Aim of the task: Retype the data that follows line by line, exactly, and leave its pictures out.

Input data:
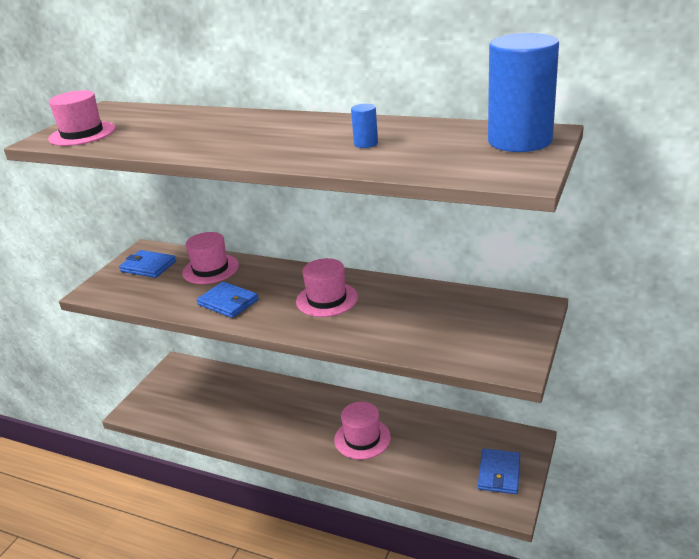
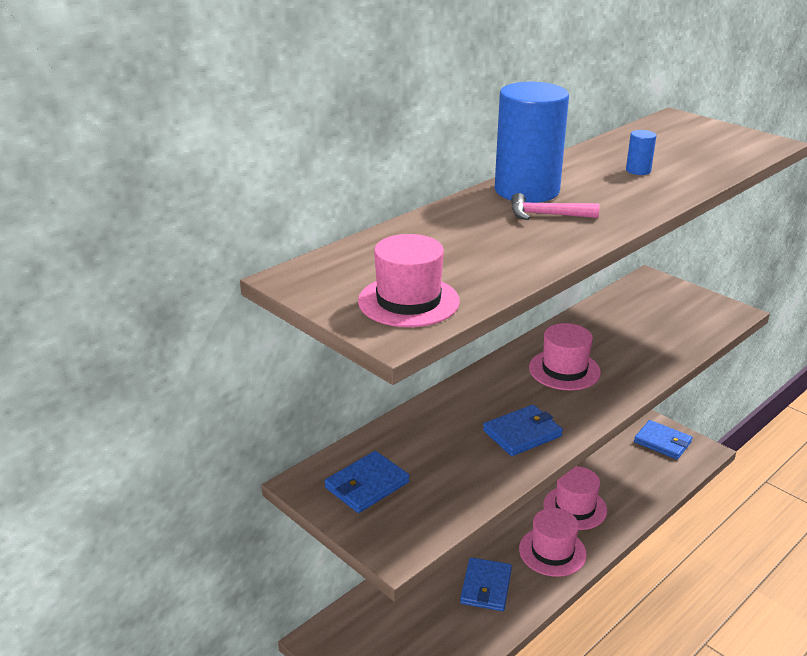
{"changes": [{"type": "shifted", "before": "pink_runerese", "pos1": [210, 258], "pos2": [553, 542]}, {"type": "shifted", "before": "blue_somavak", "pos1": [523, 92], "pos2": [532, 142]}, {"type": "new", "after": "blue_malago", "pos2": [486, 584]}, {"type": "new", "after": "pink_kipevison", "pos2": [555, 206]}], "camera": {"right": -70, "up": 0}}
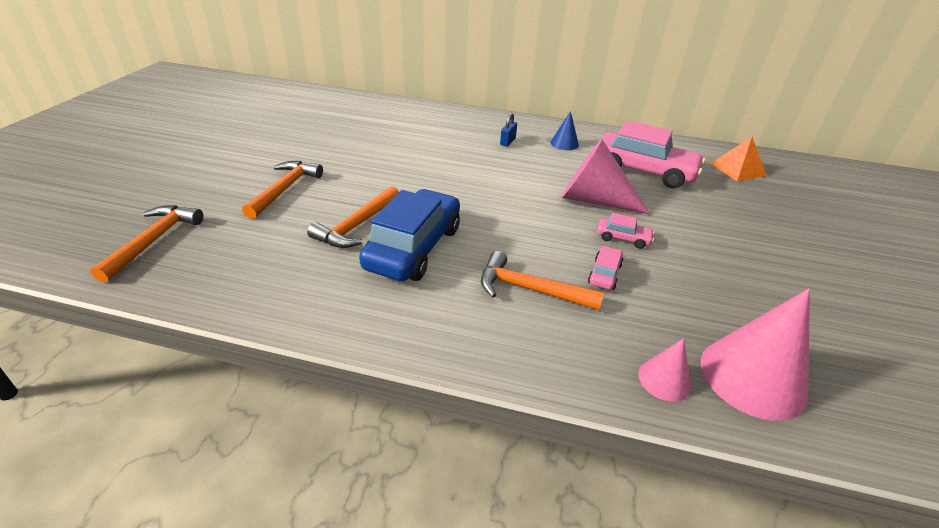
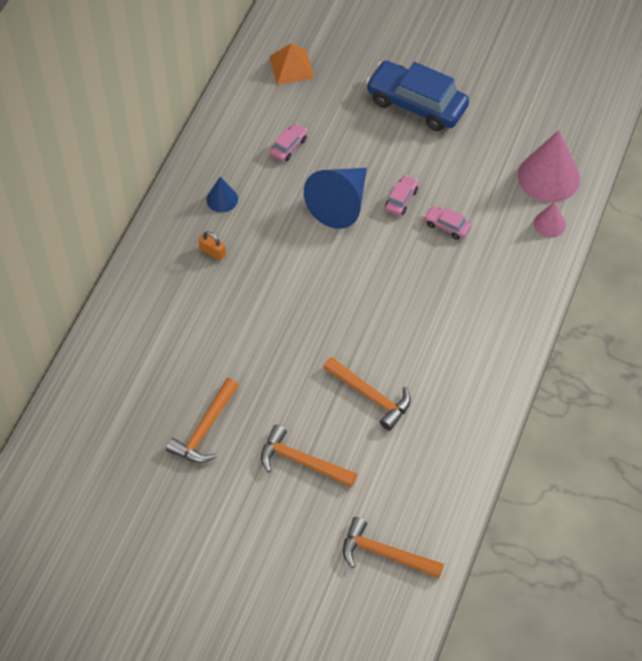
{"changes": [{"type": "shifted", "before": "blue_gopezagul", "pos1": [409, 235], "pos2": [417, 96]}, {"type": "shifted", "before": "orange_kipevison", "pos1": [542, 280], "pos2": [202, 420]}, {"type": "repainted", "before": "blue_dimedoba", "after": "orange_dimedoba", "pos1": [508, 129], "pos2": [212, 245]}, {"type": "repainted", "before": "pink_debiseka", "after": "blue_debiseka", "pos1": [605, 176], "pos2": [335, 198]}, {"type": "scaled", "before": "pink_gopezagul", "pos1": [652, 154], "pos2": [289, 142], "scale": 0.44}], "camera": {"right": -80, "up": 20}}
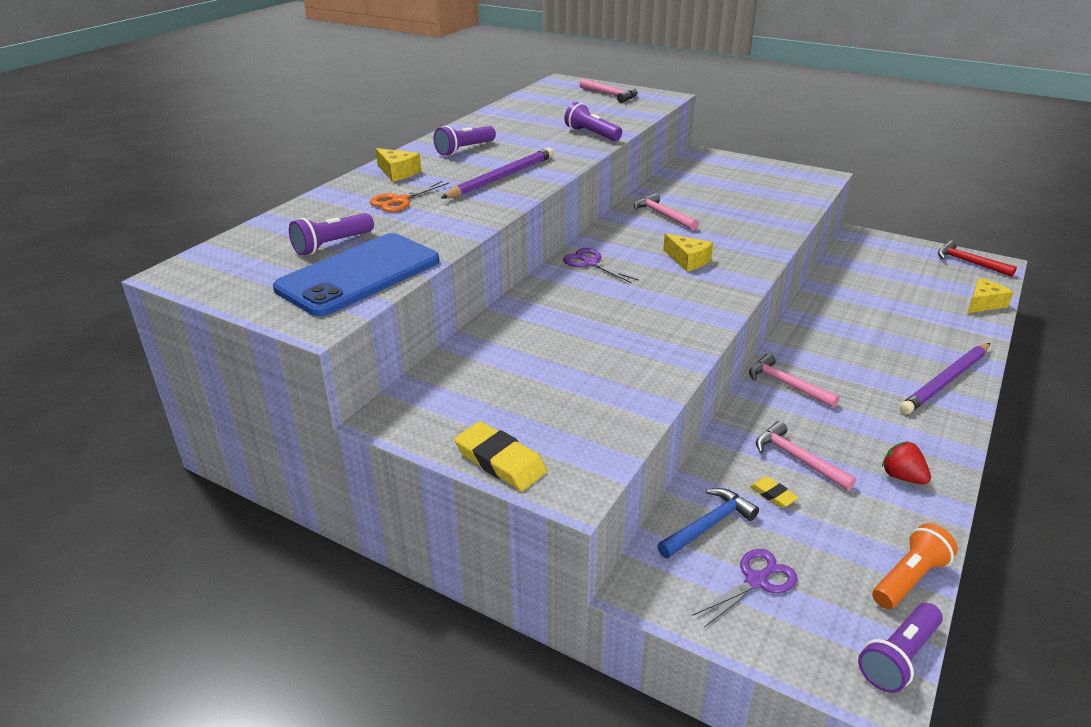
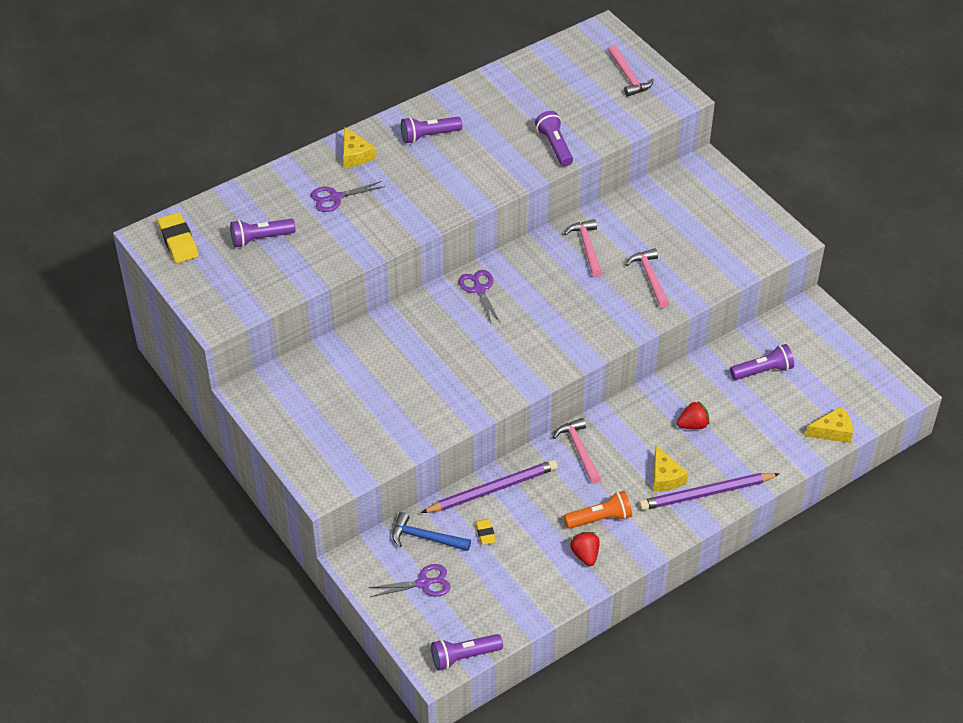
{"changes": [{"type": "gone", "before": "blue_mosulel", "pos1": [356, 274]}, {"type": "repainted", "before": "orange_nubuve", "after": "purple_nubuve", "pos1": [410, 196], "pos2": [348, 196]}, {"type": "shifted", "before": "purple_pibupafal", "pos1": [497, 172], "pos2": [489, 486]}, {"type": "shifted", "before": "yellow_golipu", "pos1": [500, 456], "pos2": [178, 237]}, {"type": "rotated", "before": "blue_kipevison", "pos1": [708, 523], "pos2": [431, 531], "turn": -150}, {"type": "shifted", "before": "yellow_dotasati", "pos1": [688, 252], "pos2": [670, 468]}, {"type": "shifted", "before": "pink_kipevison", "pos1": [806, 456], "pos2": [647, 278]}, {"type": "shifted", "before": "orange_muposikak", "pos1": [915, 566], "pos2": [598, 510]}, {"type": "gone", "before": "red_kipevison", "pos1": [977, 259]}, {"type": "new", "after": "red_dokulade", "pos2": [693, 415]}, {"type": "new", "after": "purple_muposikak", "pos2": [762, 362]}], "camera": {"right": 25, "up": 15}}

Response to the exercise:
{"changes": [{"type": "shifted", "before": "pink_runerese", "pos1": [210, 258], "pos2": [553, 542]}, {"type": "shifted", "before": "blue_somavak", "pos1": [523, 92], "pos2": [532, 142]}, {"type": "new", "after": "blue_malago", "pos2": [486, 584]}, {"type": "new", "after": "pink_kipevison", "pos2": [555, 206]}], "camera": {"right": -70, "up": 0}}
{"changes": [{"type": "shifted", "before": "blue_gopezagul", "pos1": [409, 235], "pos2": [417, 96]}, {"type": "shifted", "before": "orange_kipevison", "pos1": [542, 280], "pos2": [202, 420]}, {"type": "repainted", "before": "blue_dimedoba", "after": "orange_dimedoba", "pos1": [508, 129], "pos2": [212, 245]}, {"type": "repainted", "before": "pink_debiseka", "after": "blue_debiseka", "pos1": [605, 176], "pos2": [335, 198]}, {"type": "scaled", "before": "pink_gopezagul", "pos1": [652, 154], "pos2": [289, 142], "scale": 0.44}], "camera": {"right": -80, "up": 20}}
{"changes": [{"type": "gone", "before": "blue_mosulel", "pos1": [356, 274]}, {"type": "repainted", "before": "orange_nubuve", "after": "purple_nubuve", "pos1": [410, 196], "pos2": [348, 196]}, {"type": "shifted", "before": "purple_pibupafal", "pos1": [497, 172], "pos2": [489, 486]}, {"type": "shifted", "before": "yellow_golipu", "pos1": [500, 456], "pos2": [178, 237]}, {"type": "rotated", "before": "blue_kipevison", "pos1": [708, 523], "pos2": [431, 531], "turn": -150}, {"type": "shifted", "before": "yellow_dotasati", "pos1": [688, 252], "pos2": [670, 468]}, {"type": "shifted", "before": "pink_kipevison", "pos1": [806, 456], "pos2": [647, 278]}, {"type": "shifted", "before": "orange_muposikak", "pos1": [915, 566], "pos2": [598, 510]}, {"type": "gone", "before": "red_kipevison", "pos1": [977, 259]}, {"type": "new", "after": "red_dokulade", "pos2": [693, 415]}, {"type": "new", "after": "purple_muposikak", "pos2": [762, 362]}], "camera": {"right": 25, "up": 15}}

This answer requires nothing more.